EXERCISE DETAILS: Print exactly, and only, the lines running from the line containing "U21: XOR 74LS86" through the end of the records below.

------------------------------

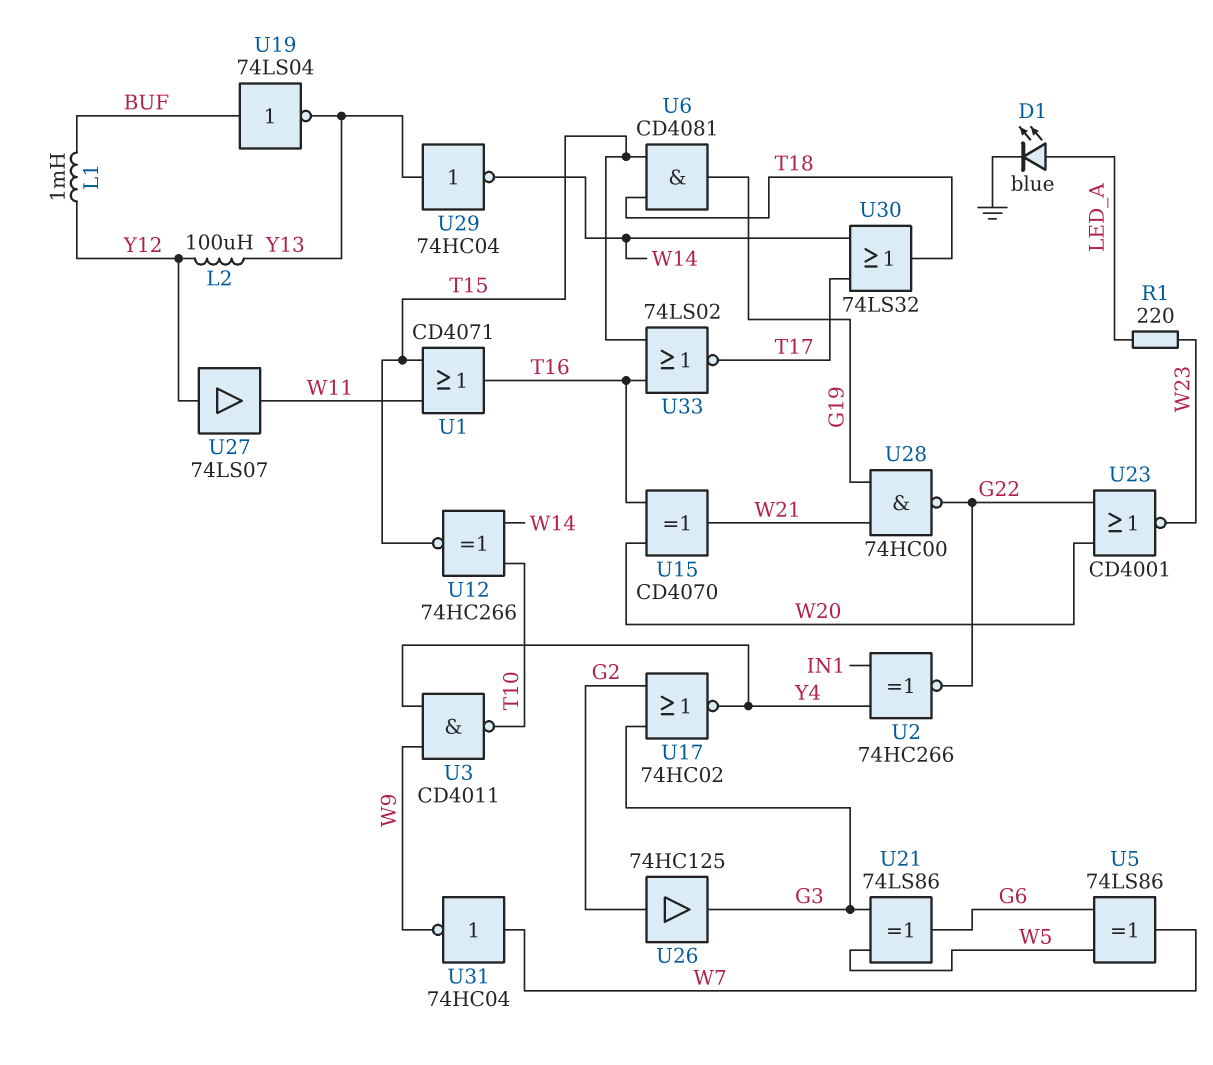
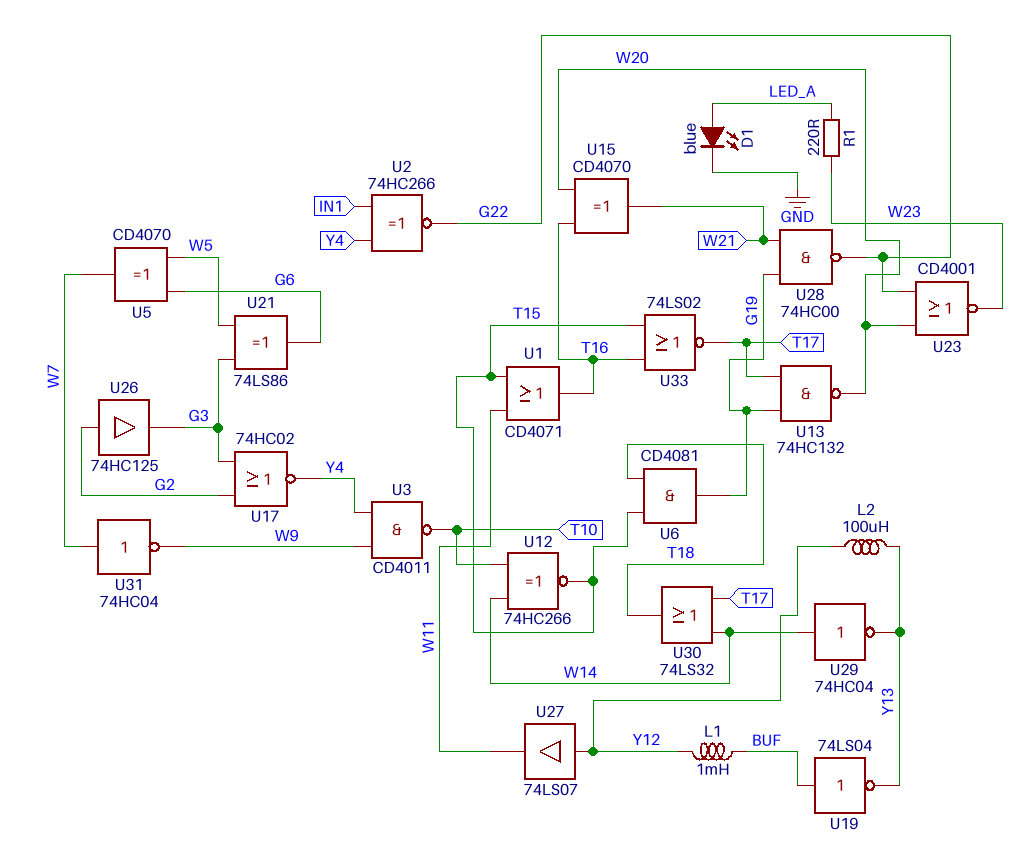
U5: XOR 74LS86 (in G6, in W5, out W7) -> XOR CD4070 (in G6, in W5, out W7)
U13: none -> NAND 74HC132 (in G19, in T17, out W20)
U29: NOT 74HC04 (in Y13, out W14) -> NOT 74HC04 (in W14, out Y13)

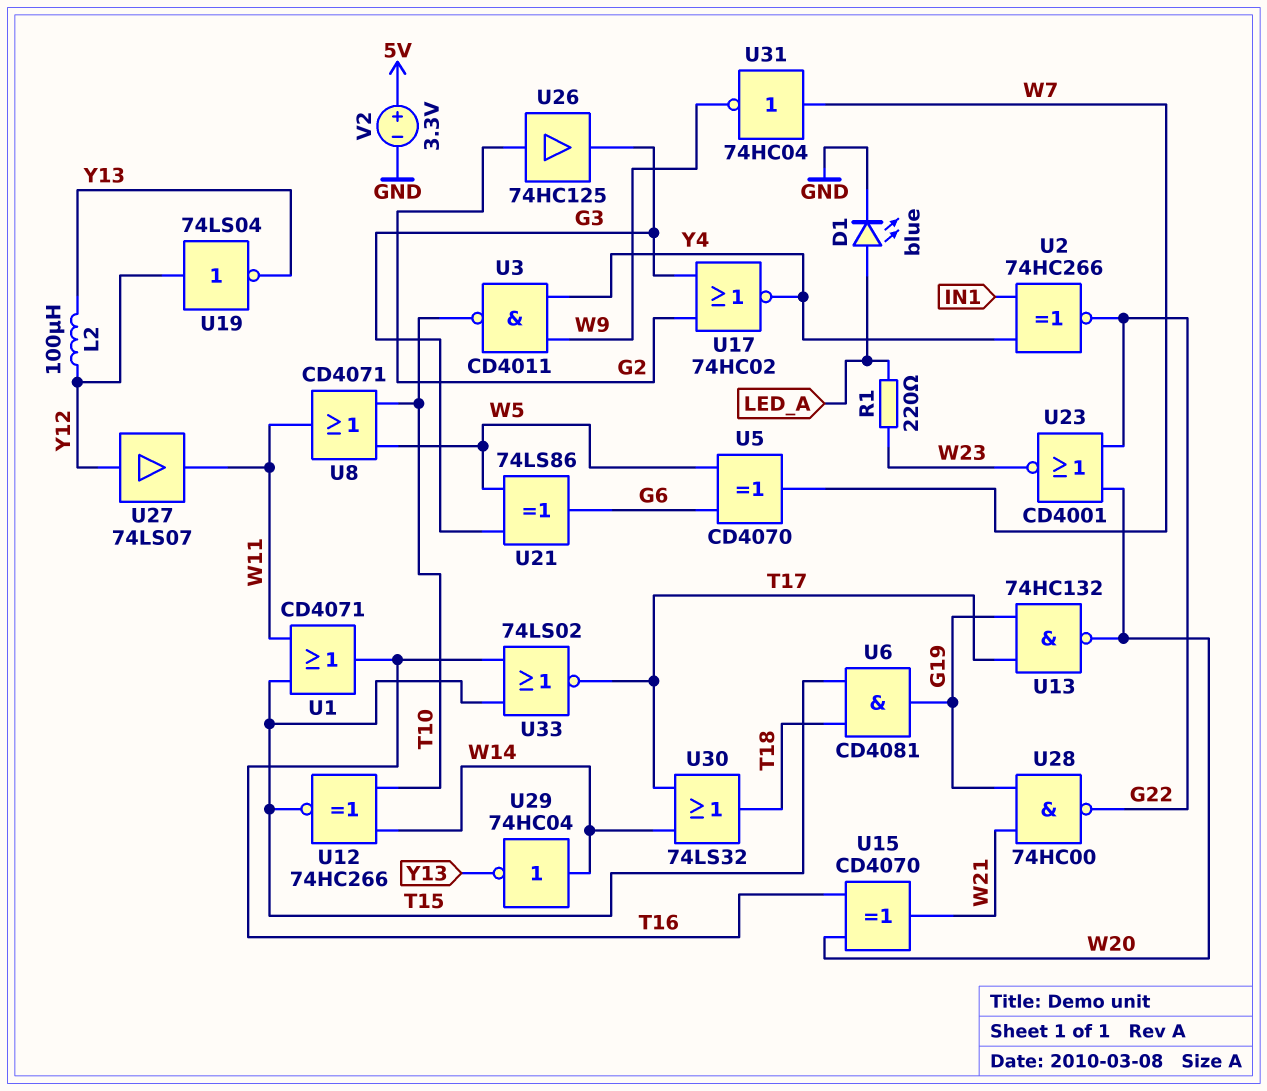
L1: 1mH (BUF, Y12) -> none
U8: none -> OR CD4071 (in T10, in W5, out W11)
U19: NOT 74LS04 (in BUF, out Y13) -> NOT 74LS04 (in Y12, out Y13)
V2: none -> 3.3V (plus 5V, minus GND)

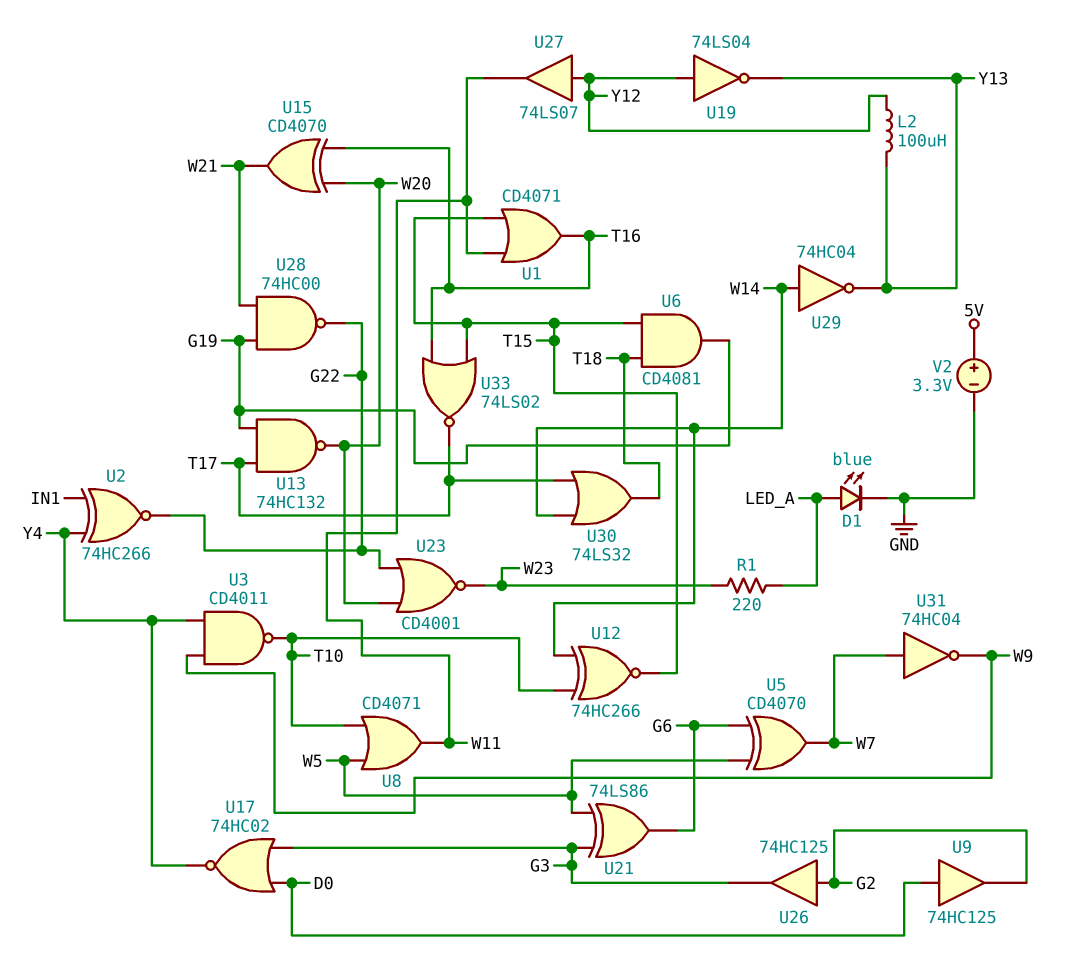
U9: none -> buffer 74HC125 (in D0, out G2)
U17: NOR 74HC02 (in G2, in G3, out Y4) -> NOR 74HC02 (in D0, in G3, out Y4)

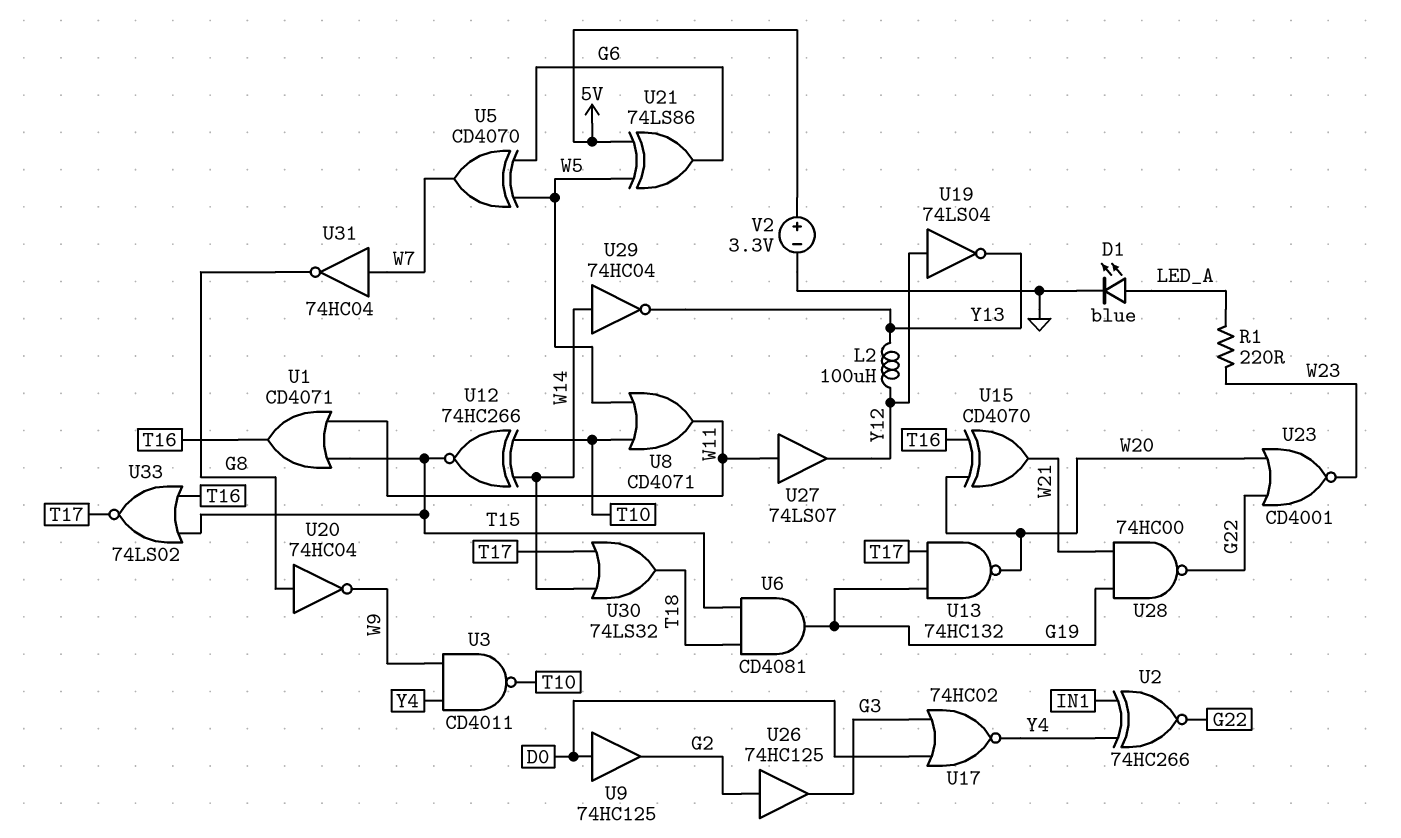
U20: none -> NOT 74HC04 (in G8, out W9)
U21: XOR 74LS86 (in G3, in W5, out G6) -> XOR 74LS86 (in 5V, in W5, out G6)
U27: buffer 74LS07 (in Y12, out W11) -> buffer 74LS07 (in W11, out Y12)
U31: NOT 74HC04 (in W7, out W9) -> NOT 74HC04 (in W7, out G8)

------------------------------

FINISHED TASK:
U21: XOR 74LS86 (in G3, in W5, out G6) -> XOR 74LS86 (in 5V, in W5, out G6)
U27: buffer 74LS07 (in Y12, out W11) -> buffer 74LS07 (in W11, out Y12)
U31: NOT 74HC04 (in W7, out W9) -> NOT 74HC04 (in W7, out G8)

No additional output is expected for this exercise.